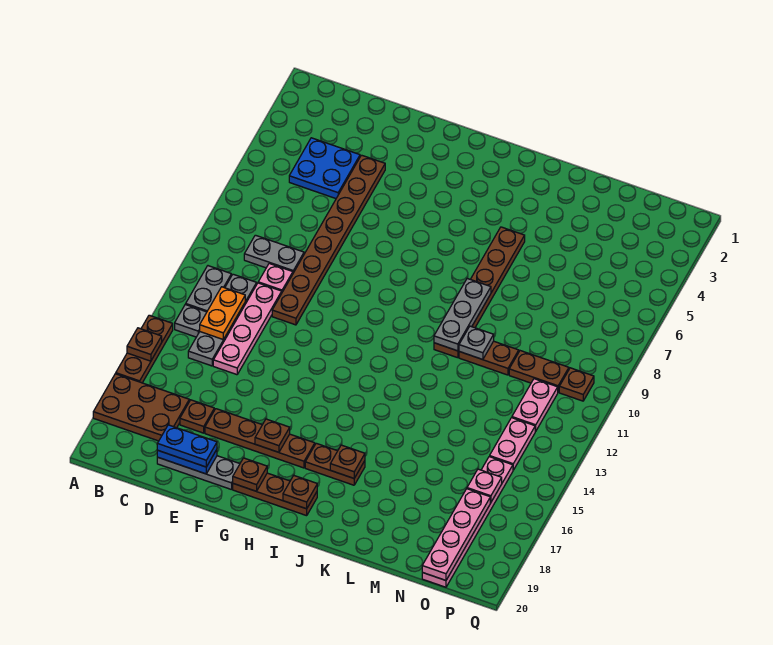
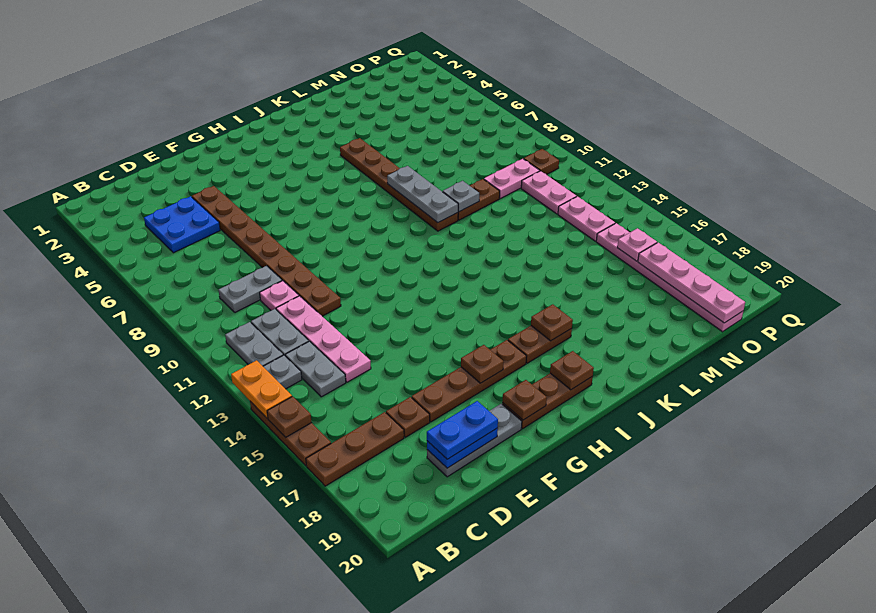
brown plate A17:C18 level 1 -> brown plate A17:C17 level 1
orange plate C12:C13 level 2 -> orange plate A13:A14 level 2
brown plate N10:O10 level 1 -> pink plate N10:O10 level 1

*What to do*.
Take every line above where "brown" appears and copy it.

*Expected answer*.
brown plate A17:C18 level 1 -> brown plate A17:C17 level 1
brown plate N10:O10 level 1 -> pink plate N10:O10 level 1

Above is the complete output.